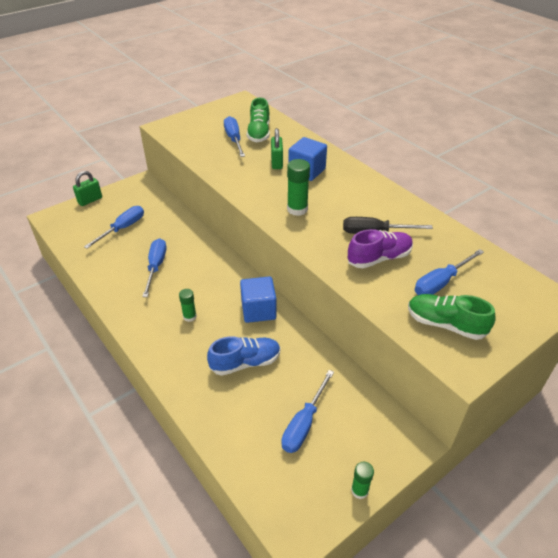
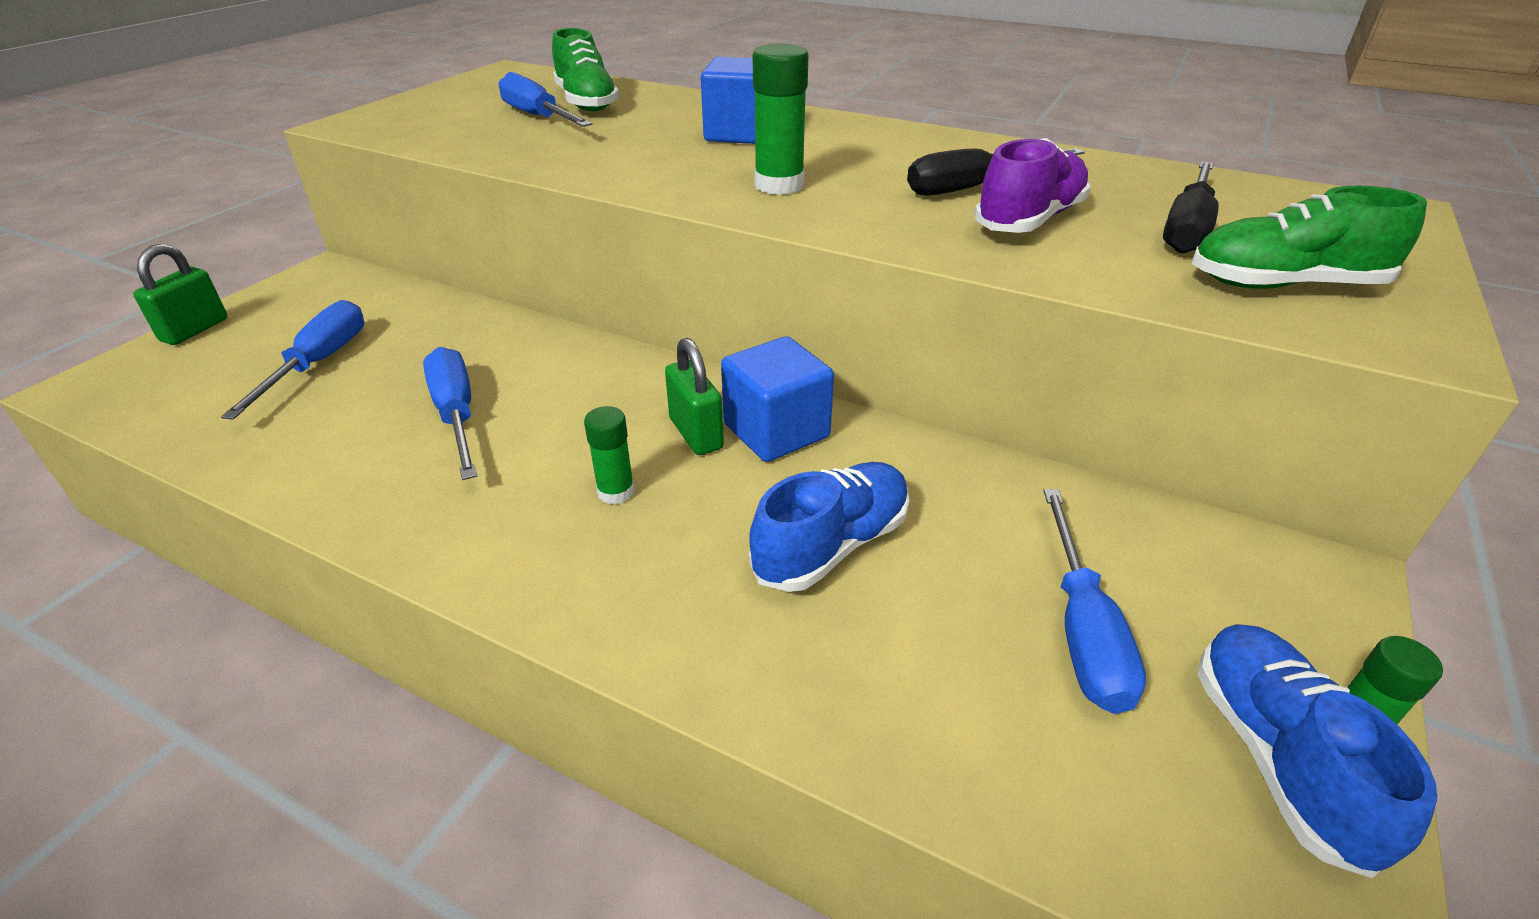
camera: 25 degrees left, 5 degrees down
(276, 163) = (665, 133): green padlock -> green padlock (696, 434)
(329, 486) = (1277, 757): none -> blue shoe
(441, 282) = (1187, 228): blue screwdriver -> black screwdriver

⁂

Your objective:
If pictures appear in the data, omit them and copy all other parts exactly.

Answer to this exercise:
camera: 25 degrees left, 5 degrees down
(276, 163) = (665, 133): green padlock -> green padlock (696, 434)
(329, 486) = (1277, 757): none -> blue shoe
(441, 282) = (1187, 228): blue screwdriver -> black screwdriver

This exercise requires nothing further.